**TASK STATEMENT:**
Set down, please, exactly the lines below that run from the line with "(512, 346) = (346, 292): blue" to the line with "(721, 278) = (372, 362): red", both lines included.

Items from a dataset:
────

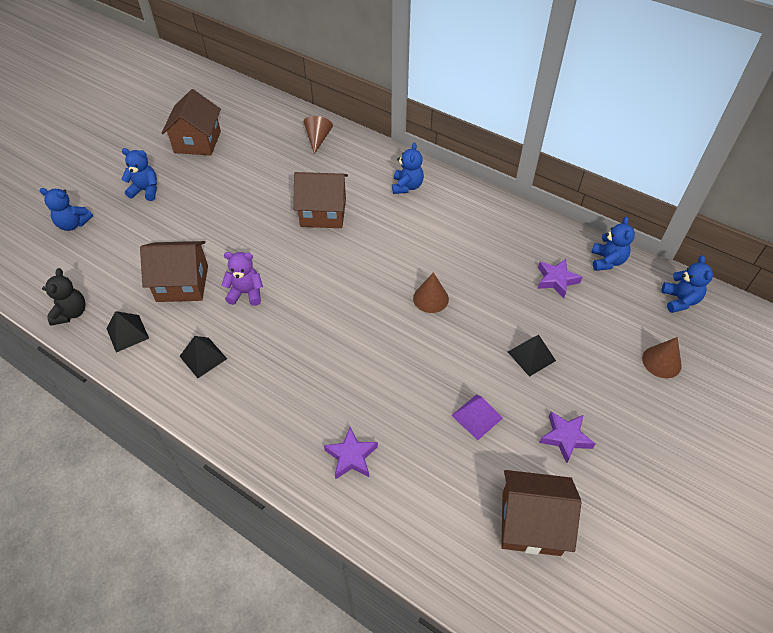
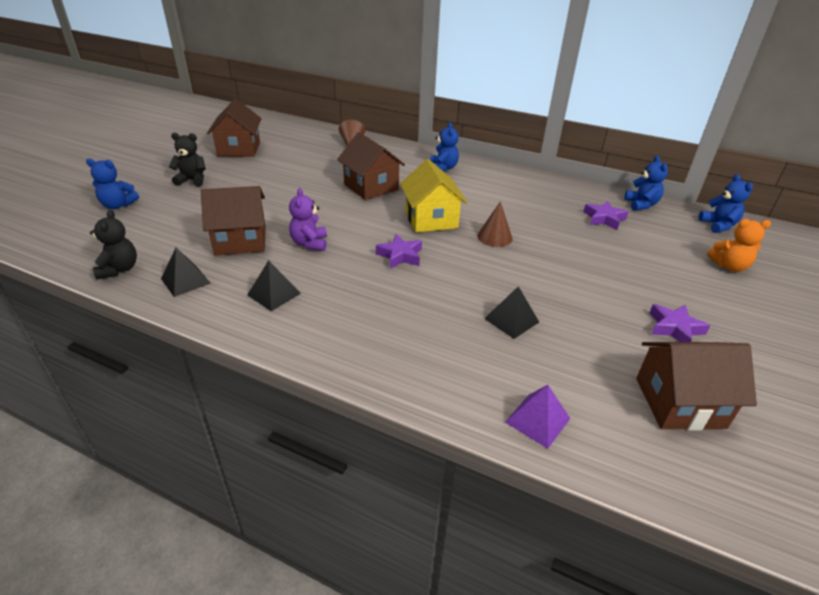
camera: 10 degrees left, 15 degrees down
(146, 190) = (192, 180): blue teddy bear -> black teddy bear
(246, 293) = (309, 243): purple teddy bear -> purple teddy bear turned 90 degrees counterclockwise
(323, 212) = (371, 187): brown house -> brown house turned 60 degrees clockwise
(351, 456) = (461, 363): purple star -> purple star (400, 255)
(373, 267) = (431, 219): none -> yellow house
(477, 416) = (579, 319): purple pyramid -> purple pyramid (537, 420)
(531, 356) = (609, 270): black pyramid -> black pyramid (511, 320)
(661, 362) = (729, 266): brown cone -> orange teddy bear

────

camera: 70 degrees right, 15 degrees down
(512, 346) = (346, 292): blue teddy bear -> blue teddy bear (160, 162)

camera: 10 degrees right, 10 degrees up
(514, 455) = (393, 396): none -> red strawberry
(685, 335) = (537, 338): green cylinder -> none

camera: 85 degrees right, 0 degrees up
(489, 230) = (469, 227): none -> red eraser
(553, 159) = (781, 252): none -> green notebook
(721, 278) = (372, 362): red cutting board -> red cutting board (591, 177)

────

**PROBLEM SOLUTION:**
(512, 346) = (346, 292): blue teddy bear -> blue teddy bear (160, 162)

camera: 10 degrees right, 10 degrees up
(514, 455) = (393, 396): none -> red strawberry
(685, 335) = (537, 338): green cylinder -> none

camera: 85 degrees right, 0 degrees up
(489, 230) = (469, 227): none -> red eraser
(553, 159) = (781, 252): none -> green notebook
(721, 278) = (372, 362): red cutting board -> red cutting board (591, 177)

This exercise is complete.